# [INSTRUCTION]
Below are the entries. Transcribe exactly the lines from the one with "green light bulb: 4 -> 6" through the one with "red vase: 1 -> 0", ends included, and leave out all others.
--------------------
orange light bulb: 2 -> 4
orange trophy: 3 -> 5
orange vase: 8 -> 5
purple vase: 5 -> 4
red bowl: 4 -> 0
--------------------
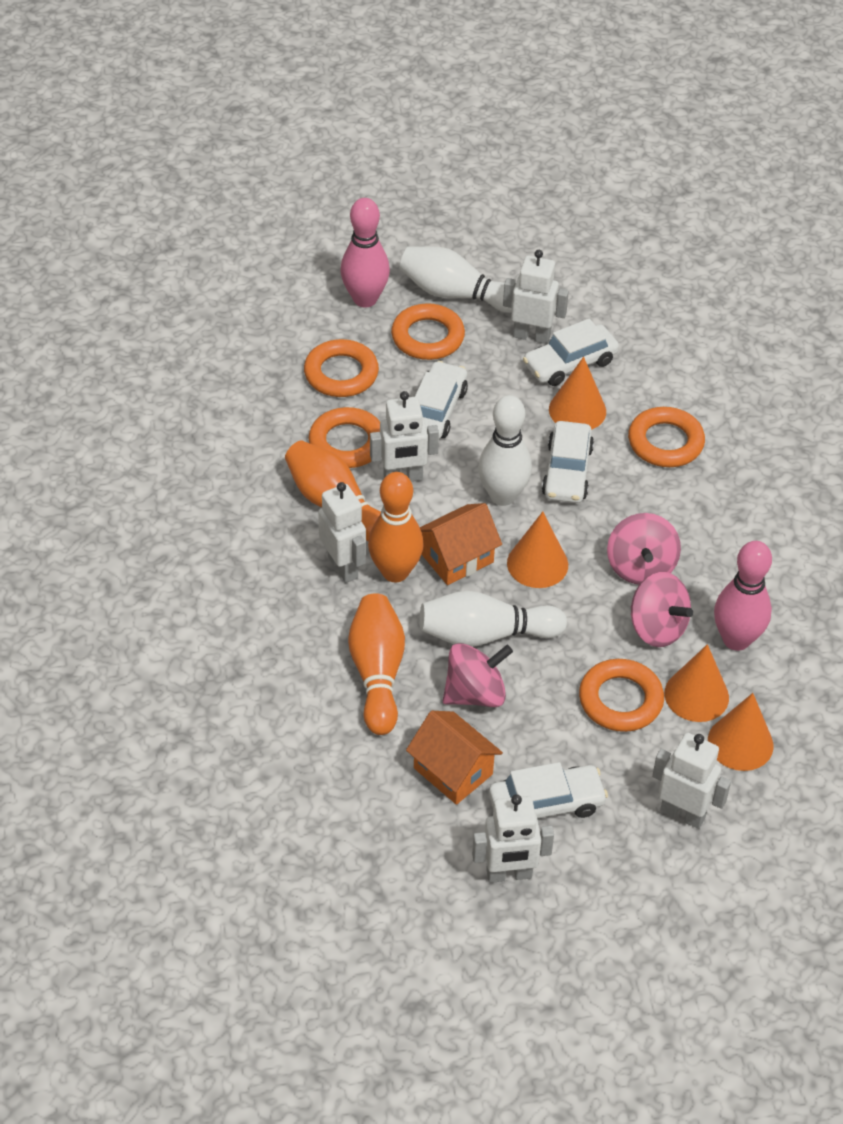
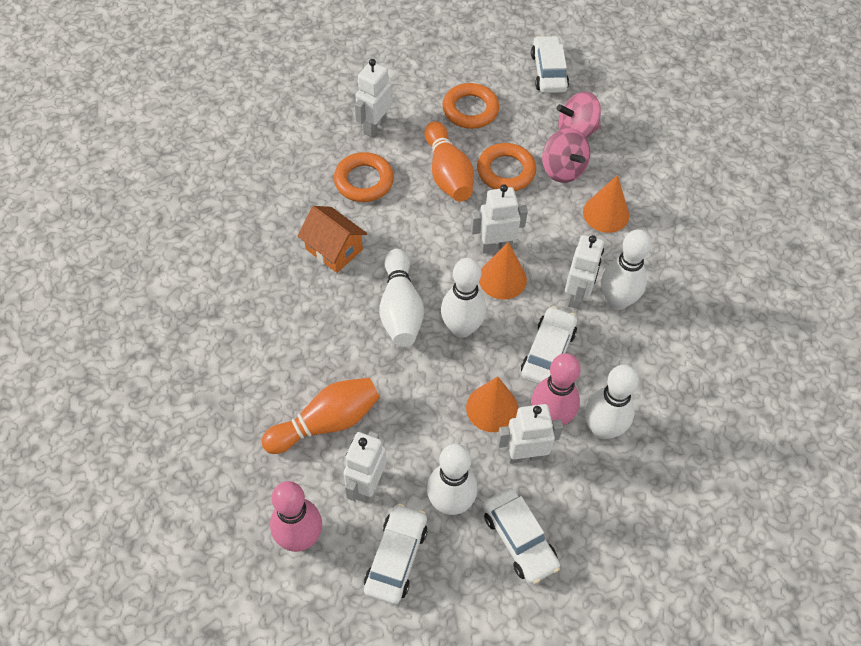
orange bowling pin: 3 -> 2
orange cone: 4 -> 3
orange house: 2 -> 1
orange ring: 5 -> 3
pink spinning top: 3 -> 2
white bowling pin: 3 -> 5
--------------------
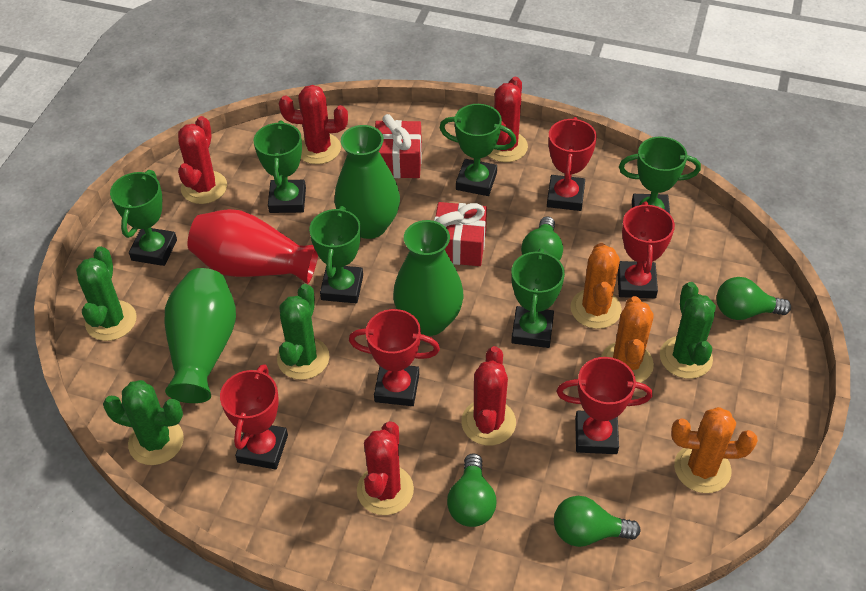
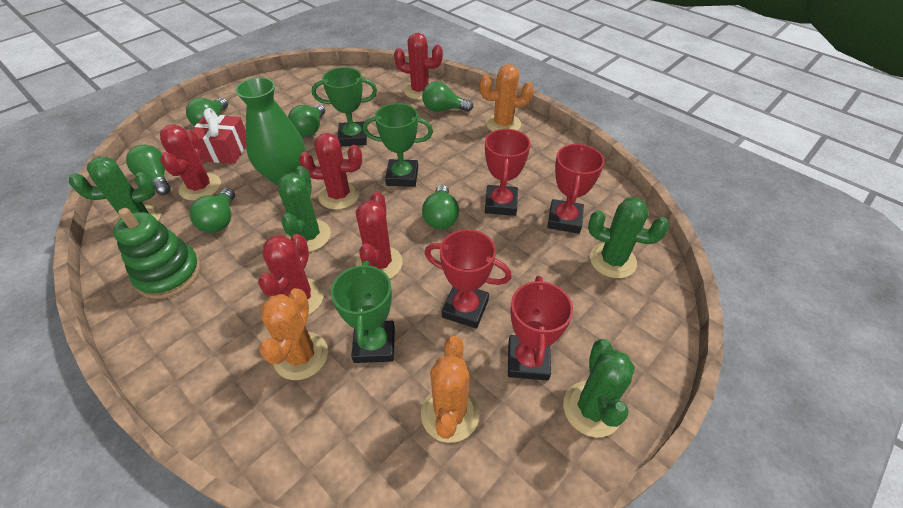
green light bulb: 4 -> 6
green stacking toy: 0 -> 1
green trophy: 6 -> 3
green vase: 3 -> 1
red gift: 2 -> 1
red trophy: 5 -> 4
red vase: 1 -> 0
--------------------
# [SOLUTION TO THIS TASK]
green light bulb: 4 -> 6
green stacking toy: 0 -> 1
green trophy: 6 -> 3
green vase: 3 -> 1
red gift: 2 -> 1
red trophy: 5 -> 4
red vase: 1 -> 0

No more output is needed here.